Your task:
Exact reproduction is needed for the lines from the one with "R15: 24k (SIG3, SIG20) -> 24k (SIG13, SIG20)" to the end of the listing below, and for no other lines.

Provided data:
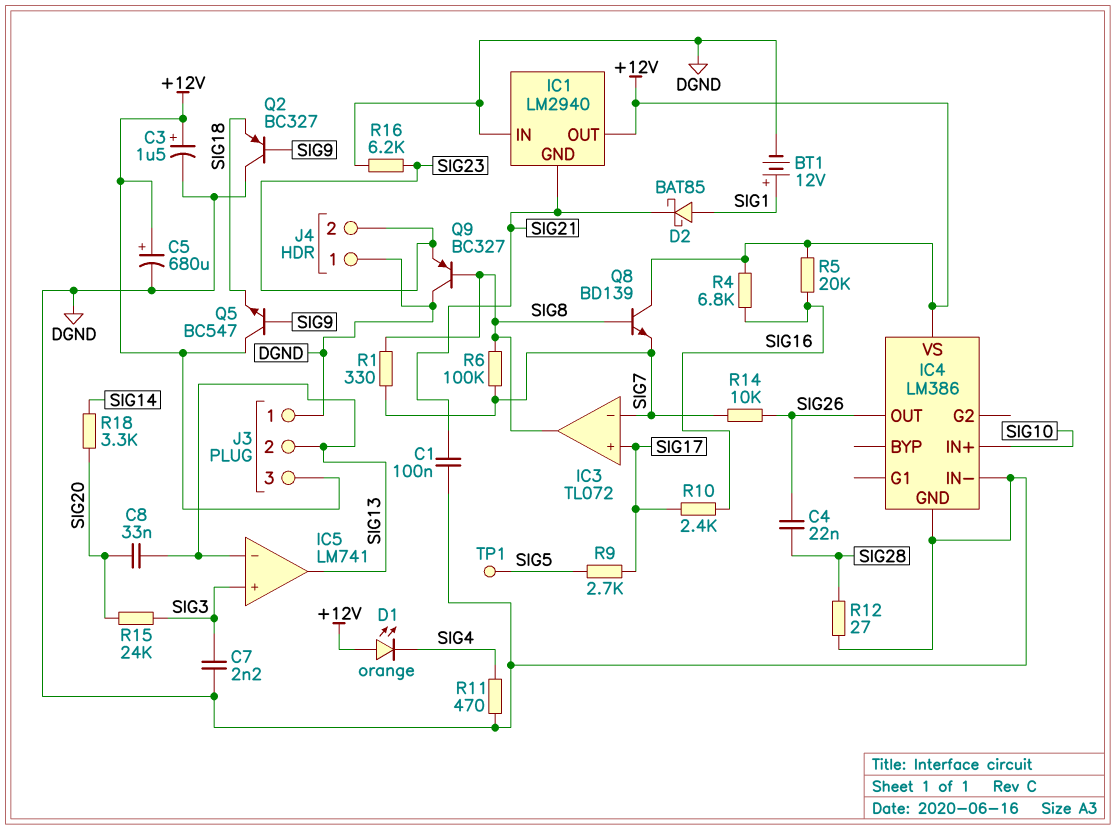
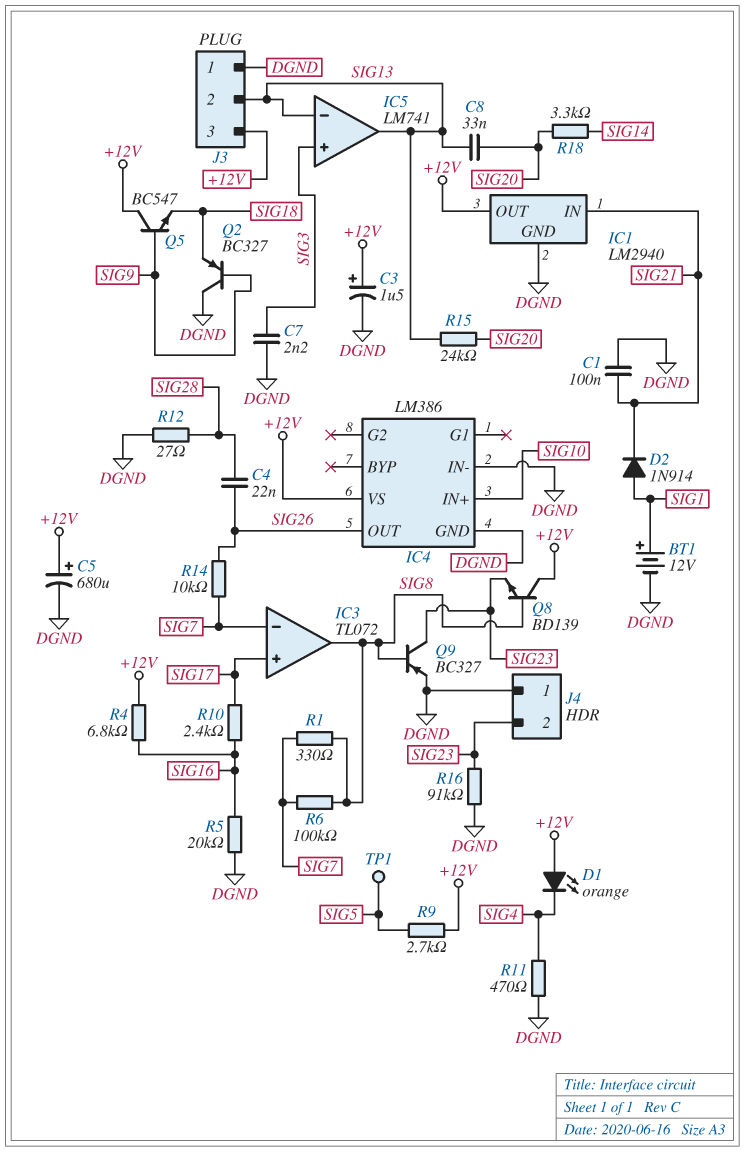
D2: schottky BAT85 (A SIG1, K SIG21) -> diode 1N914 (A SIG1, K SIG21)
IC1 pin GND: SIG21 -> DGND
IC1 pin IN: DGND -> SIG21
Q8: NPN BD139 (B SIG8, C +12V, E SIG7) -> NPN BD139 (B SIG8, C +12V, E SIG23)
Q9: PNP BC327 (B SIG8, C DGND, E SIG23) -> PNP BC327 (B SIG8, C SIG23, E DGND)
R5: 20k (+12V, SIG16) -> 20k (DGND, SIG16)
R9: 2.7k (SIG5, SIG17) -> 2.7k (+12V, SIG5)
R15: 24k (SIG3, SIG20) -> 24k (SIG13, SIG20)
R16: 6.2k (DGND, SIG23) -> 91k (DGND, SIG23)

The answer:
R15: 24k (SIG3, SIG20) -> 24k (SIG13, SIG20)
R16: 6.2k (DGND, SIG23) -> 91k (DGND, SIG23)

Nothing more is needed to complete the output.